__SUPPLIED INFORMATION__
↓
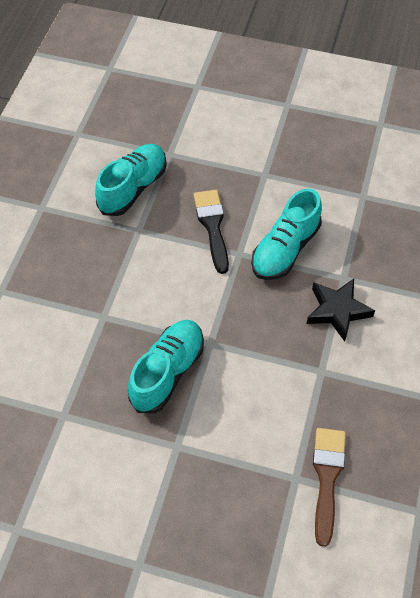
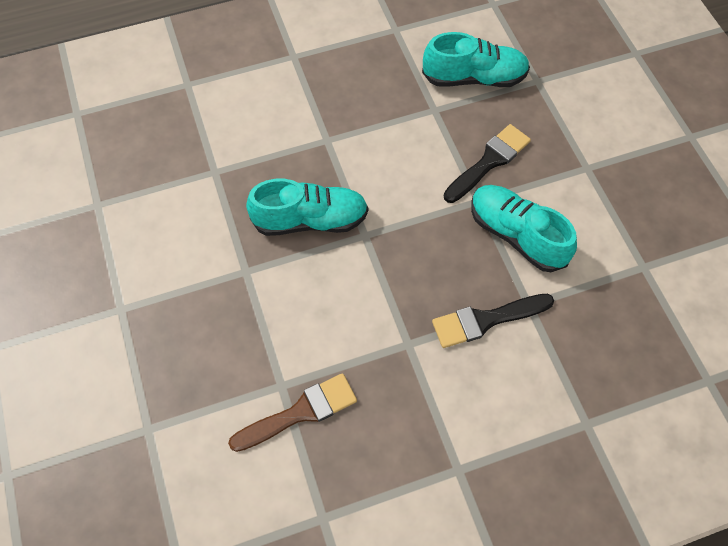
camera: 55 degrees right, 5 degrees up
(285, 249) = (516, 235): turquoise shoe -> turquoise shoe turned 45 degrees clockwise
(337, 311) = (486, 320): black star -> black brush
↑
__ACTION ITEM__
Write out all of the data above exactly, without any of its pictures.

__EXERCISE RESULT__
camera: 55 degrees right, 5 degrees up
(285, 249) = (516, 235): turquoise shoe -> turquoise shoe turned 45 degrees clockwise
(337, 311) = (486, 320): black star -> black brush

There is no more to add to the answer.